***** RECORDS PROVIDED *****
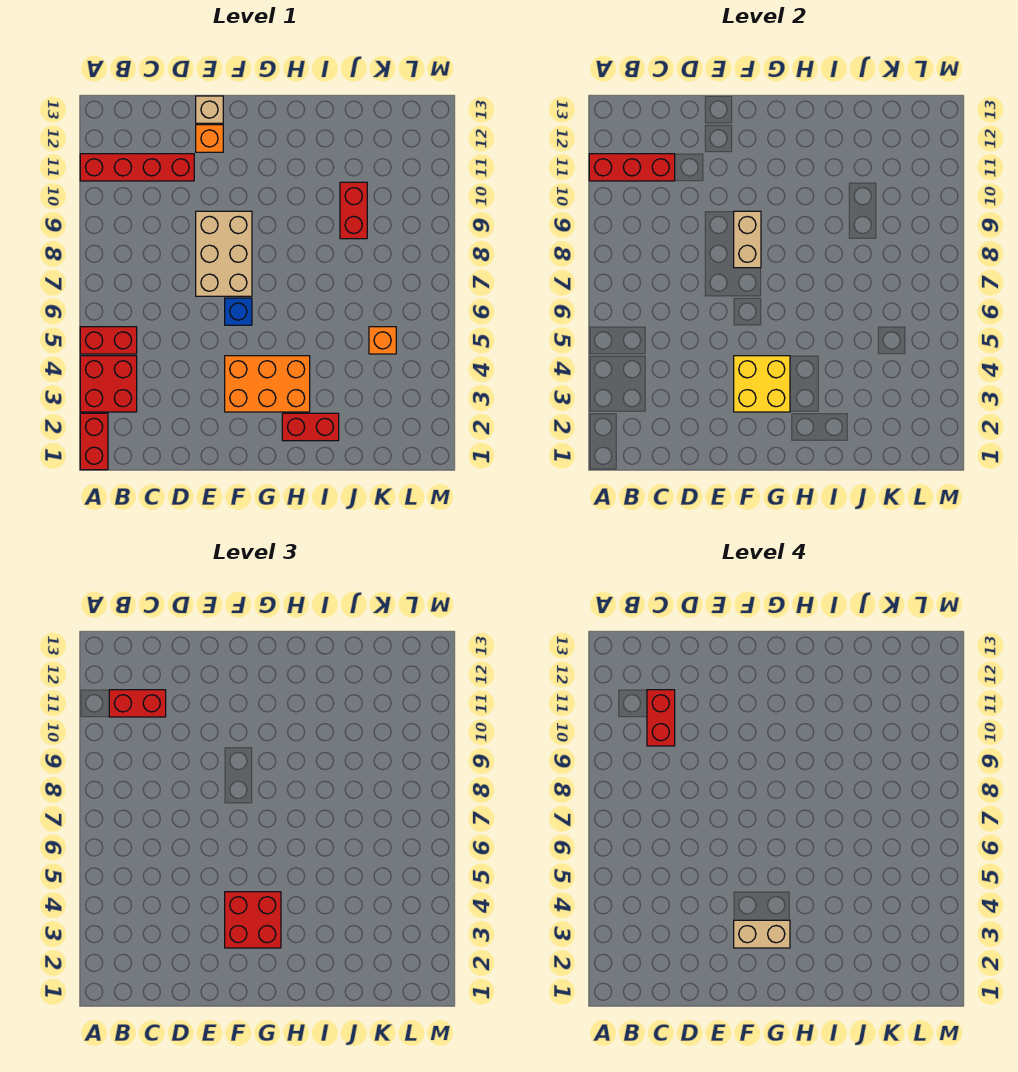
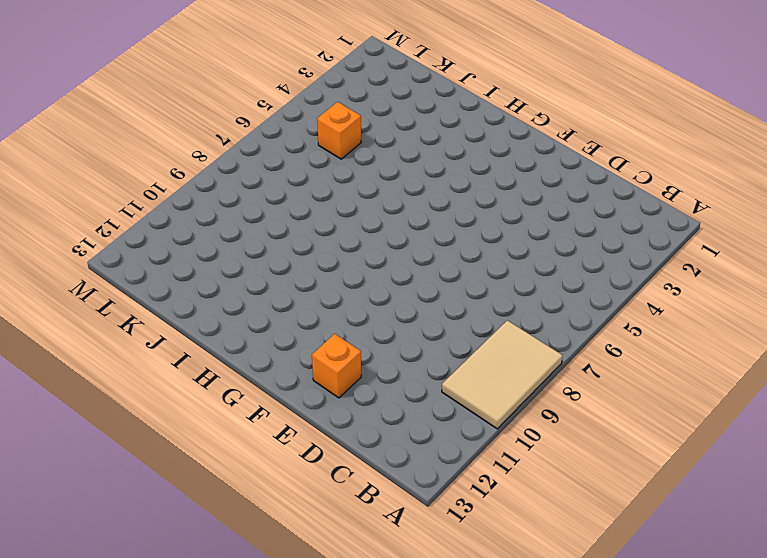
tan tile A8:B10 level 1 -> none
none -> red brick A1:A2 level 1
none -> red brick A3:B4 level 1
none -> red brick A5:B5 level 1

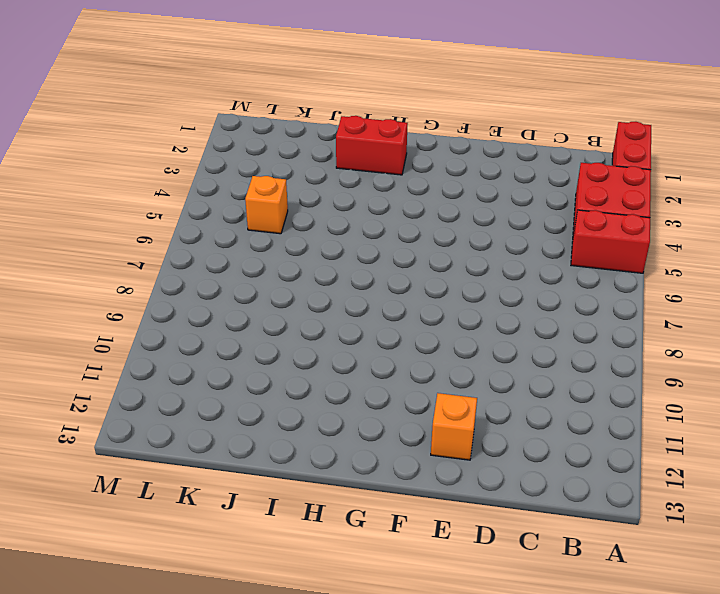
none -> red brick A11:D11 level 1
none -> tan brick E7:F9 level 1
none -> tan brick E13 level 1

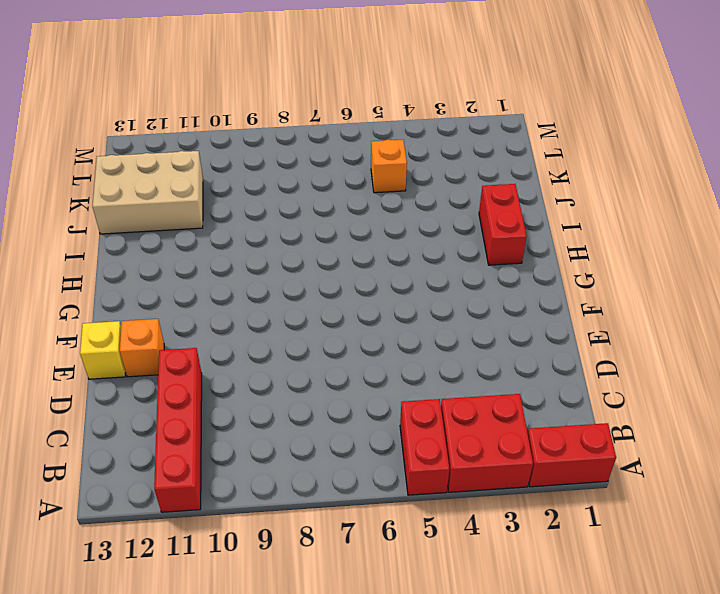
yellow brick E13 level 1 -> tan brick E13 level 1
tan brick J11:K13 level 1 -> tan brick E7:F9 level 1
none -> orange brick F3:H4 level 1
none -> blue brick F6 level 1
none -> red brick J9:J10 level 1

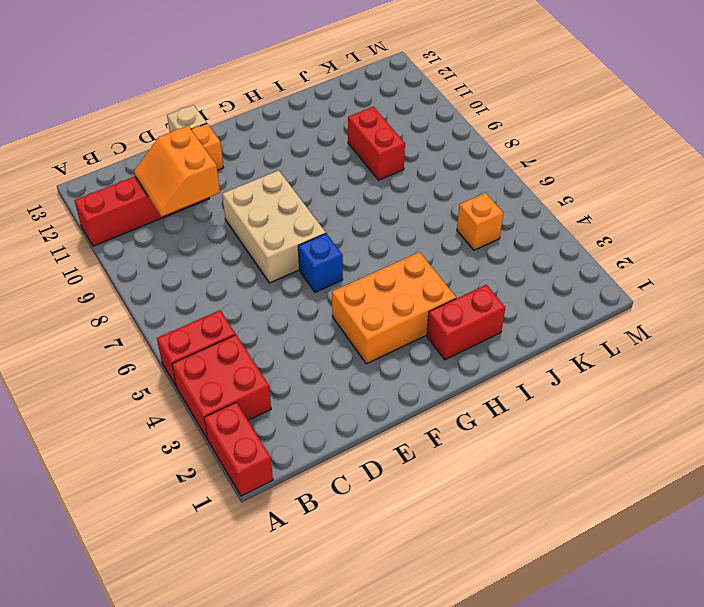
orange slope C10:D11 level 2 top D -> red brick A11:C11 level 2
none -> yellow brick F3:G4 level 2
none -> tan brick F8:F9 level 2
none -> red brick B11:C11 level 3

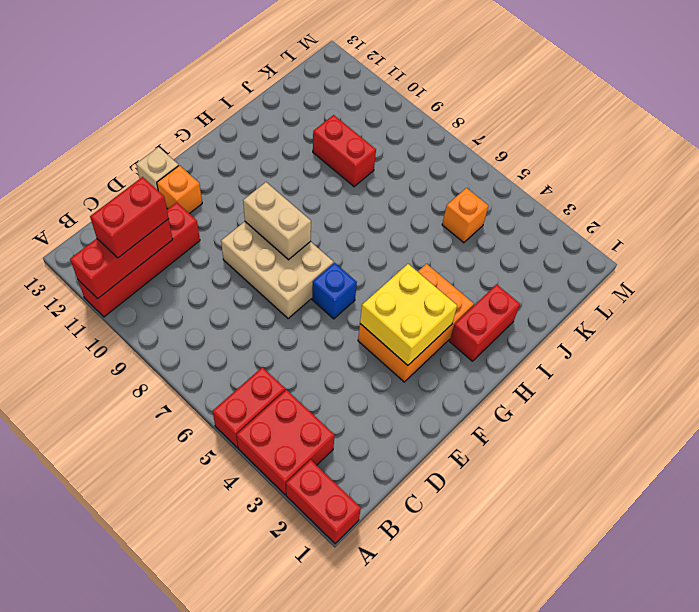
none -> red brick F3:G4 level 3
none -> red brick C10:C11 level 4
none -> tan brick F3:G3 level 4

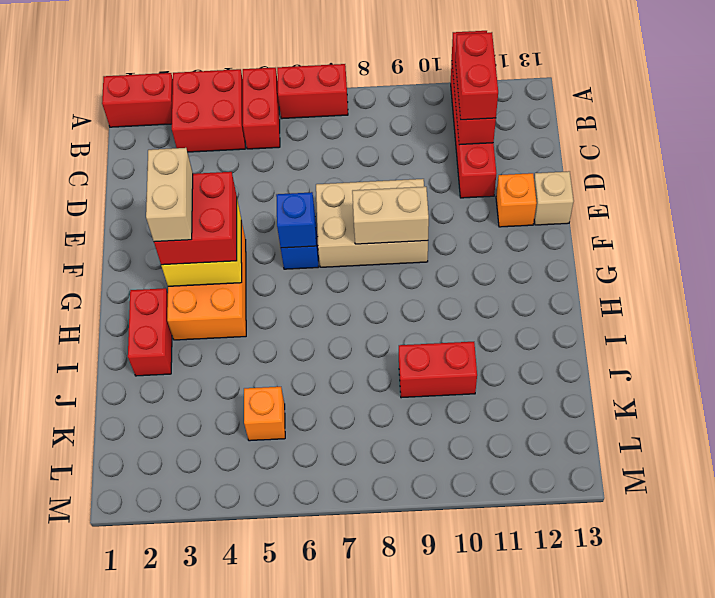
red brick A6:A7 level 1 -> red brick C10:C11 level 4
blue brick F6 level 2 -> none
*****
WHAT THIS TASK INVOLVES: Filter the data for the string "yellow". Copy each matching line.

SOLUTION TO THIS PROBLEM:
yellow brick E13 level 1 -> tan brick E13 level 1
none -> yellow brick F3:G4 level 2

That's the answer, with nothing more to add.